--- Material for this task Enclosed Below ---

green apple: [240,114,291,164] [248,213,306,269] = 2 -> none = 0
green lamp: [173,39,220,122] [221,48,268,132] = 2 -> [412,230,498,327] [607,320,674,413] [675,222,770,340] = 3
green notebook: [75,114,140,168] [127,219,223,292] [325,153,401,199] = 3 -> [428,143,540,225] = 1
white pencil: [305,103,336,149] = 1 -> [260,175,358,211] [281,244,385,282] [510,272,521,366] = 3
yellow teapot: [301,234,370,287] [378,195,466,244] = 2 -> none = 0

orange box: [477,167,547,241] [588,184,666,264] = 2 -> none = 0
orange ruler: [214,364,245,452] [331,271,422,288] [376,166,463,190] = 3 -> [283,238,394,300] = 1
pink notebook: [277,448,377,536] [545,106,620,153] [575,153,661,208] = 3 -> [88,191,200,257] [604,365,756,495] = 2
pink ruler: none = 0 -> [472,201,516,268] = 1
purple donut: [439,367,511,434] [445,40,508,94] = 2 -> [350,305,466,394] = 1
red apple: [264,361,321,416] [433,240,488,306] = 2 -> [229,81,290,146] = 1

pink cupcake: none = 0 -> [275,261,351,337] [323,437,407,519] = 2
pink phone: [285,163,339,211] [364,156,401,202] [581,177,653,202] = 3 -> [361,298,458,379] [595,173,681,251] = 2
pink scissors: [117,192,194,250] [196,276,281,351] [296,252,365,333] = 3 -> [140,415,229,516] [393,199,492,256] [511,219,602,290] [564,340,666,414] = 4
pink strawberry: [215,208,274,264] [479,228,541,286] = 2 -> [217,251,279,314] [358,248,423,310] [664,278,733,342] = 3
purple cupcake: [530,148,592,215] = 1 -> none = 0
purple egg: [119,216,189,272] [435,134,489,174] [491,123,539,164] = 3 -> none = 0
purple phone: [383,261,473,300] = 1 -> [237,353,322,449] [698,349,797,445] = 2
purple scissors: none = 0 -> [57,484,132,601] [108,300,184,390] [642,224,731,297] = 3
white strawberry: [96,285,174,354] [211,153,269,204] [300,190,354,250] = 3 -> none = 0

--- End of Enclosed Material for this task ---
--- Material for this task Enclosed Below ---

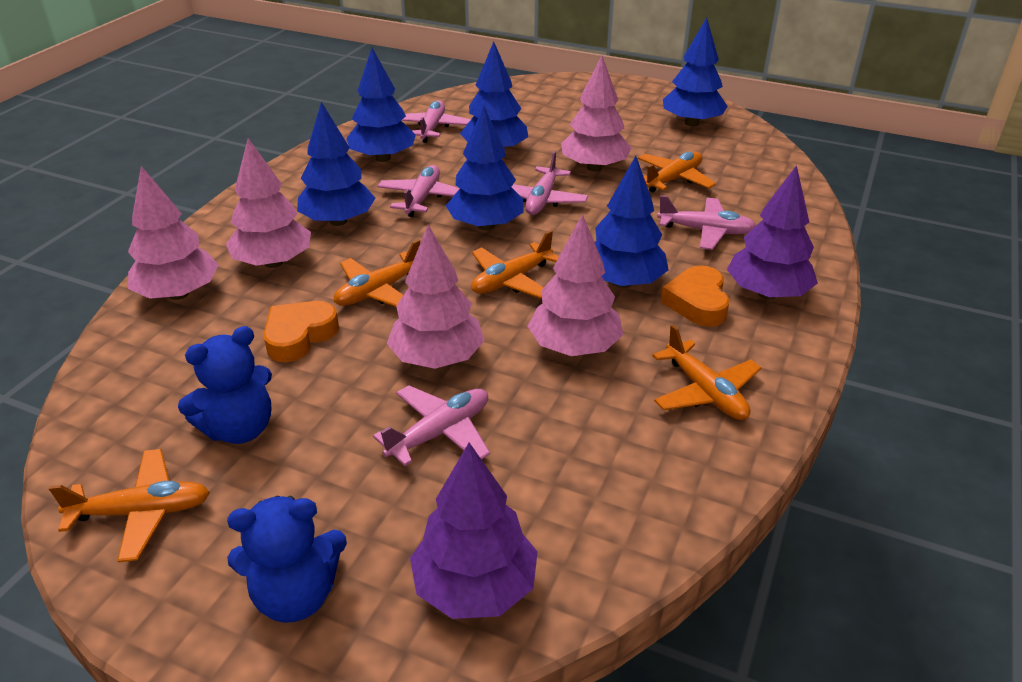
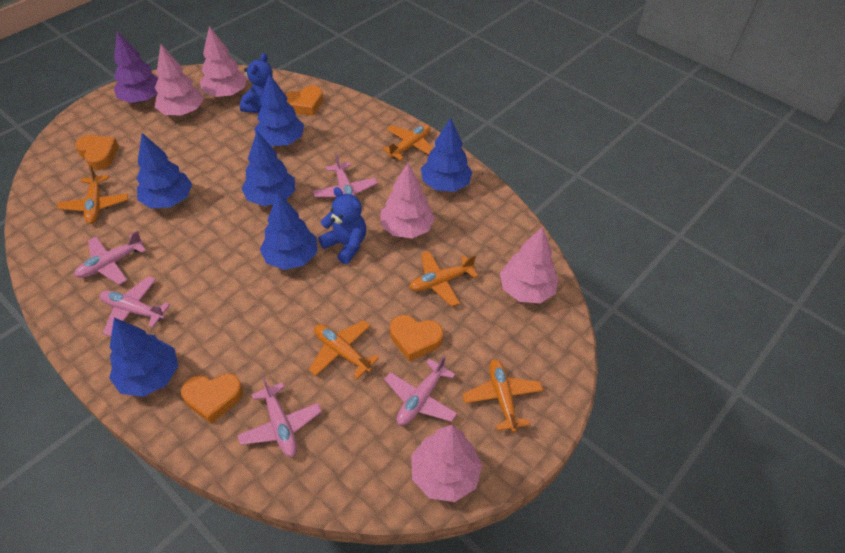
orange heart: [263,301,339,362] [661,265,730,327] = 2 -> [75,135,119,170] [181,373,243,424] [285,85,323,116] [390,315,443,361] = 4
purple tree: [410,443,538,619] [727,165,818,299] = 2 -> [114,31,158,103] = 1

--- End of Enclosed Material for this task ---
--- Material for this task Enclosed Below ---

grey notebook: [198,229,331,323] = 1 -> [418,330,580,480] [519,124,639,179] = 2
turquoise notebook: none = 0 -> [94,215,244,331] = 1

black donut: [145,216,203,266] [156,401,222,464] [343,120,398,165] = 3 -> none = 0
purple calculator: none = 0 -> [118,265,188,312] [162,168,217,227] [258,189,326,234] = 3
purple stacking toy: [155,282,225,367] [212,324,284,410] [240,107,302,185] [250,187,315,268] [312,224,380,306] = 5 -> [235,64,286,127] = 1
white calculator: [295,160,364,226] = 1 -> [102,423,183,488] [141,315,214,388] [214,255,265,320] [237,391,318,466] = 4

--- End of Enclosed Material for this task ---

__Work required__
Copy each line of the records that has "calculator" in it.

__Task answer__
purple calculator: none = 0 -> [118,265,188,312] [162,168,217,227] [258,189,326,234] = 3
white calculator: [295,160,364,226] = 1 -> [102,423,183,488] [141,315,214,388] [214,255,265,320] [237,391,318,466] = 4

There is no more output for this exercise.